# INSTRUCTIONS FOR THE TASK:
Count the lines in the material below that contain the string "kern", treating uppercase and lowercase as different, and reply with the number alone.
-------- SUPPLIED DATA
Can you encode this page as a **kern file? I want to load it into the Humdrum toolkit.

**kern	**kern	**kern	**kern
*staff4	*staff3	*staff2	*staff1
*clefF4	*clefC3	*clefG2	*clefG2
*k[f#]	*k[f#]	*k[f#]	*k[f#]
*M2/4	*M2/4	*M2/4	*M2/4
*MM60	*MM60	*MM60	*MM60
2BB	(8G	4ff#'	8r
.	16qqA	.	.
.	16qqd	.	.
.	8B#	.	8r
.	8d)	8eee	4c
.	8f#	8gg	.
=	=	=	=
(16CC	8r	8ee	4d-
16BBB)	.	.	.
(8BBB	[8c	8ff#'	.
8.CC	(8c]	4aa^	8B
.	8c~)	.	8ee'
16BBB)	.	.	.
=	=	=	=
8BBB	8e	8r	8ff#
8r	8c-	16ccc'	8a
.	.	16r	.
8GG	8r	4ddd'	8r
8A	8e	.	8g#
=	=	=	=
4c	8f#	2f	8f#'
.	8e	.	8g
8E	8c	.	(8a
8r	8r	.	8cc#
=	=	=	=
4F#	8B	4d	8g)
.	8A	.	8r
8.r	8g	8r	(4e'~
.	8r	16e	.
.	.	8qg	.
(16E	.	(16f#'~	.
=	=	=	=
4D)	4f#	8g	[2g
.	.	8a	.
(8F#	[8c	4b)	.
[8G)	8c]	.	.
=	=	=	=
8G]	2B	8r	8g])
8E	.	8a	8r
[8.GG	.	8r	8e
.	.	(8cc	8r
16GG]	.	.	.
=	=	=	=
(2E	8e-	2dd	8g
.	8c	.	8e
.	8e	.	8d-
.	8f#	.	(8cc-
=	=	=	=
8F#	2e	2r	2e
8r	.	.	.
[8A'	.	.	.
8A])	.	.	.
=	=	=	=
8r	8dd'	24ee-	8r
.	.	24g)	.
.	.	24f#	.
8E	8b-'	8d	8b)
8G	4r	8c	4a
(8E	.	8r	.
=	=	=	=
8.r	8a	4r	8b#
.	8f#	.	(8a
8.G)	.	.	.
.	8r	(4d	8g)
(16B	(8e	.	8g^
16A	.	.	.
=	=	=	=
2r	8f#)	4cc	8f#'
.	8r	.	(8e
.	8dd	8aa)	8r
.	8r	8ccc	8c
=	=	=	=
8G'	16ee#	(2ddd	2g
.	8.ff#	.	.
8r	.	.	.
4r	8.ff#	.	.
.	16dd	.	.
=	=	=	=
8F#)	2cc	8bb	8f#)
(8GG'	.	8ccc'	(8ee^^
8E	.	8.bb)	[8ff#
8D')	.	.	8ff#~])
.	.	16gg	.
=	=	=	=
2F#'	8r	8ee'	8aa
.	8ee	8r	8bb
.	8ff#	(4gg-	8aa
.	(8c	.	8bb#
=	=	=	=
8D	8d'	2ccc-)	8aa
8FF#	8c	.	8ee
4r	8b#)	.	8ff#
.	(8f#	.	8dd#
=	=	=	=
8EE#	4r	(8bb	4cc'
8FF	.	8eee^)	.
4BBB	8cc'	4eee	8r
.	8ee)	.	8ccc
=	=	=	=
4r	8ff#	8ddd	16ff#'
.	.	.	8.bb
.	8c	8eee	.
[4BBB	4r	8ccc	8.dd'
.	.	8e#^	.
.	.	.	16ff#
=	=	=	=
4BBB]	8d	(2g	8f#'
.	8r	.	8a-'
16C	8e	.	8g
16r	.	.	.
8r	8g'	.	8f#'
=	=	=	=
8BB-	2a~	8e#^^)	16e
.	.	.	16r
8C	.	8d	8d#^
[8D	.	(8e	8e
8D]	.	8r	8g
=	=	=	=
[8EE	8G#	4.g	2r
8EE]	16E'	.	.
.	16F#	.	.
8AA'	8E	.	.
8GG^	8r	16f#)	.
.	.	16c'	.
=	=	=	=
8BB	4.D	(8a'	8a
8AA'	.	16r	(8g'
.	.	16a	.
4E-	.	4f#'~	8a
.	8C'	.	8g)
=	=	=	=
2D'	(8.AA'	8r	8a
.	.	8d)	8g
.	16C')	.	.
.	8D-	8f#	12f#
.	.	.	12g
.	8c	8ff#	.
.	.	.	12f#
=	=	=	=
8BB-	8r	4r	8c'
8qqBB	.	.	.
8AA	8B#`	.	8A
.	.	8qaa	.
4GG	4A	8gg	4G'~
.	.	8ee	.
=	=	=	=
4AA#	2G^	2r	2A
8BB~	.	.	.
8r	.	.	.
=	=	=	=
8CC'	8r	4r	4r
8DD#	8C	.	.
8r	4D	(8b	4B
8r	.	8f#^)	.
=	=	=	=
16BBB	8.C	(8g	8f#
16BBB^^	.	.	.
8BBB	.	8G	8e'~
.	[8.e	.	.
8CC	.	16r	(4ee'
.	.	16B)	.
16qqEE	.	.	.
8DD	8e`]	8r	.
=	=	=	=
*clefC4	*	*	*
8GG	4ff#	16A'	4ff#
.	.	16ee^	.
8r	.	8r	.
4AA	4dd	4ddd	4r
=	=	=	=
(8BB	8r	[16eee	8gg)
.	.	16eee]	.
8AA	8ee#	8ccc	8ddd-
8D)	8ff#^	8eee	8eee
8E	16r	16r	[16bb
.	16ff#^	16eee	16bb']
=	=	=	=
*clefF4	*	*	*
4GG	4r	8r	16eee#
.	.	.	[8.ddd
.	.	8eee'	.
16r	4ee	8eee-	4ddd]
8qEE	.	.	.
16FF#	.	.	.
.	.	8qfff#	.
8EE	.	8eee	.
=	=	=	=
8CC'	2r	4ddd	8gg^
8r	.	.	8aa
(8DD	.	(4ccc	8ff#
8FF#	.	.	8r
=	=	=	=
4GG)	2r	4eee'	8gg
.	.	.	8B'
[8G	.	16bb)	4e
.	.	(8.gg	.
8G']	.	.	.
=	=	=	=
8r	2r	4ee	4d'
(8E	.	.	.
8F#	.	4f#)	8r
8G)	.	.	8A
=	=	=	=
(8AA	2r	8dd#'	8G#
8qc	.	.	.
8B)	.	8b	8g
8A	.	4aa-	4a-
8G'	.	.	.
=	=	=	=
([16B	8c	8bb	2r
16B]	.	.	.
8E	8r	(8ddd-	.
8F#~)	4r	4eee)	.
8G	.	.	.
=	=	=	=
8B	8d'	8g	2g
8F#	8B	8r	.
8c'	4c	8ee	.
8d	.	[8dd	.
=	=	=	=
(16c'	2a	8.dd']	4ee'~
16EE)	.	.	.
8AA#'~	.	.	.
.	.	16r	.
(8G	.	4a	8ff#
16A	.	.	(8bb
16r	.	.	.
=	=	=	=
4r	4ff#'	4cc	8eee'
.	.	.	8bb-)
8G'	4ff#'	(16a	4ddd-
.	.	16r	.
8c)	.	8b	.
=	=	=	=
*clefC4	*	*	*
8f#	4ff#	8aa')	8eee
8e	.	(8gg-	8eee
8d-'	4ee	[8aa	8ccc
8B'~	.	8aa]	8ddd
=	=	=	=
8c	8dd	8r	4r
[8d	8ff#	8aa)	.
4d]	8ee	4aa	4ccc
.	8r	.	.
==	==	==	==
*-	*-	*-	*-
----------------
# CORRECT ANSWER:
2